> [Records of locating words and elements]
----------------------------------------
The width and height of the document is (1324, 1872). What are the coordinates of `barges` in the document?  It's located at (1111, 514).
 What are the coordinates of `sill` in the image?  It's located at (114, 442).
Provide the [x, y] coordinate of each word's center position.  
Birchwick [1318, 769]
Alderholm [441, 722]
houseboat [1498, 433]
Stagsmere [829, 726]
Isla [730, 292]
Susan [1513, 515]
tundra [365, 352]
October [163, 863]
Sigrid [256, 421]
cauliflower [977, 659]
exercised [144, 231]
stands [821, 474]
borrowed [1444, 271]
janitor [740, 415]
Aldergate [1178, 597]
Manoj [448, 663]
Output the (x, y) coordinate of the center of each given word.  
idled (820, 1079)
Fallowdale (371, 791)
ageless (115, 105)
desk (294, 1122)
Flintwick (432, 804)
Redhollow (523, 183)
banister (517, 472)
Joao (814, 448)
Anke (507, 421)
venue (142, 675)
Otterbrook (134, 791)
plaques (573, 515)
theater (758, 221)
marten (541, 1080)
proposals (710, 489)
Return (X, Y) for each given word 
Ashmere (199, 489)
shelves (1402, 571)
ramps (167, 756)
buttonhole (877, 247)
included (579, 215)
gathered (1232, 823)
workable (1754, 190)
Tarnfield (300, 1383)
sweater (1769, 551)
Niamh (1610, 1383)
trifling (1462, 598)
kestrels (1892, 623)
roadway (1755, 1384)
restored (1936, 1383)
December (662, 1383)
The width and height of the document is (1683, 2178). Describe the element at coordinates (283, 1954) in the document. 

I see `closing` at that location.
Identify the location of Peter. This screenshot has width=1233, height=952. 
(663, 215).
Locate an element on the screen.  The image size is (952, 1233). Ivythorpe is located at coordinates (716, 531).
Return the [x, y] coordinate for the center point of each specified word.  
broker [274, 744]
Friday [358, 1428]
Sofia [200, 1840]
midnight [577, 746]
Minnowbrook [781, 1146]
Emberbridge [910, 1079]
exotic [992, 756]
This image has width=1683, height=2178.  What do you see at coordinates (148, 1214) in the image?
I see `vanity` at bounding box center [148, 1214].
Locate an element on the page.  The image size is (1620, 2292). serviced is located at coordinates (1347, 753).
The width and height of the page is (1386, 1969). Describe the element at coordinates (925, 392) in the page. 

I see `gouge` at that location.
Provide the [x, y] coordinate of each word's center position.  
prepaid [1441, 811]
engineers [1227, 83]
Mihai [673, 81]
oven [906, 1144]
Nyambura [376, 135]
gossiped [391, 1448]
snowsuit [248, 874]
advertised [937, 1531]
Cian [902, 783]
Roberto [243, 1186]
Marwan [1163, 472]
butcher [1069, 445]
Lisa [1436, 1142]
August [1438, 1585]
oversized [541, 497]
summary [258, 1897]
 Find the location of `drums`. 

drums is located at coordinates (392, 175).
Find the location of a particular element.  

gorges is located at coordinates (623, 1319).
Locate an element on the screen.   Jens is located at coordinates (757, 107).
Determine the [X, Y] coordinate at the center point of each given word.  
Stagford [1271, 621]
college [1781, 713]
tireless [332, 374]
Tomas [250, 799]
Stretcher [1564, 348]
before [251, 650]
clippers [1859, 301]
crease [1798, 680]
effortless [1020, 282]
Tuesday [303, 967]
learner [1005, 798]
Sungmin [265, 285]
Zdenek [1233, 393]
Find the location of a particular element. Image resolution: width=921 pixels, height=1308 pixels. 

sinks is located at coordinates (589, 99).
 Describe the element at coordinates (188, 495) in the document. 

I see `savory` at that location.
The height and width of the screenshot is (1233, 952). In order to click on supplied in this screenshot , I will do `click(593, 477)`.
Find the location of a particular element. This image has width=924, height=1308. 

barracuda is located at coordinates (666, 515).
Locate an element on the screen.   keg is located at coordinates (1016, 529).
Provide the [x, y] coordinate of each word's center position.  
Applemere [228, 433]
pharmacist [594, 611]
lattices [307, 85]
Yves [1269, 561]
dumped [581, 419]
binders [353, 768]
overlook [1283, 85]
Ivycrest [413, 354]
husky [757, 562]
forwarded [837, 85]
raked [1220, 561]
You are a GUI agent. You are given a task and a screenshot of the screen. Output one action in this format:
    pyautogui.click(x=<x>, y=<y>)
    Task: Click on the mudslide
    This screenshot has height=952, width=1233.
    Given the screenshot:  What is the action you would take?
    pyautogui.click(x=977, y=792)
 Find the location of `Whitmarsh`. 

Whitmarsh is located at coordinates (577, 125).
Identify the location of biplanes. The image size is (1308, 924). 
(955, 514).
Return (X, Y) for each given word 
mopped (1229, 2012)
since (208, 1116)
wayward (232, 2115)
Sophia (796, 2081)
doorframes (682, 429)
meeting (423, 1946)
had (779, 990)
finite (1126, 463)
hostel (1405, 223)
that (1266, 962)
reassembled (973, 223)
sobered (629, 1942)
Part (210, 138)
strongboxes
----------------------------------------
> [WHAT YOU SHOULD DO]
Duplicate every line of the records above, without any change, from the line containing "included (579, 215)" through the line containing "gorges is located at coordinates (623, 1319).", with both of those lines included.

> [TASK RESPONSE]
included (579, 215)
gathered (1232, 823)
workable (1754, 190)
Tarnfield (300, 1383)
sweater (1769, 551)
Niamh (1610, 1383)
trifling (1462, 598)
kestrels (1892, 623)
roadway (1755, 1384)
restored (1936, 1383)
December (662, 1383)
The width and height of the document is (1683, 2178). Describe the element at coordinates (283, 1954) in the document. 

I see `closing` at that location.
Identify the location of Peter. This screenshot has width=1233, height=952. 
(663, 215).
Locate an element on the screen.  The image size is (952, 1233). Ivythorpe is located at coordinates (716, 531).
Return the [x, y] coordinate for the center point of each specified word.  
broker [274, 744]
Friday [358, 1428]
Sofia [200, 1840]
midnight [577, 746]
Minnowbrook [781, 1146]
Emberbridge [910, 1079]
exotic [992, 756]
This image has width=1683, height=2178.  What do you see at coordinates (148, 1214) in the image?
I see `vanity` at bounding box center [148, 1214].
Locate an element on the page.  The image size is (1620, 2292). serviced is located at coordinates (1347, 753).
The width and height of the page is (1386, 1969). Describe the element at coordinates (925, 392) in the page. 

I see `gouge` at that location.
Provide the [x, y] coordinate of each word's center position.  
prepaid [1441, 811]
engineers [1227, 83]
Mihai [673, 81]
oven [906, 1144]
Nyambura [376, 135]
gossiped [391, 1448]
snowsuit [248, 874]
advertised [937, 1531]
Cian [902, 783]
Roberto [243, 1186]
Marwan [1163, 472]
butcher [1069, 445]
Lisa [1436, 1142]
August [1438, 1585]
oversized [541, 497]
summary [258, 1897]
 Find the location of `drums`. 

drums is located at coordinates (392, 175).
Find the location of a particular element.  

gorges is located at coordinates (623, 1319).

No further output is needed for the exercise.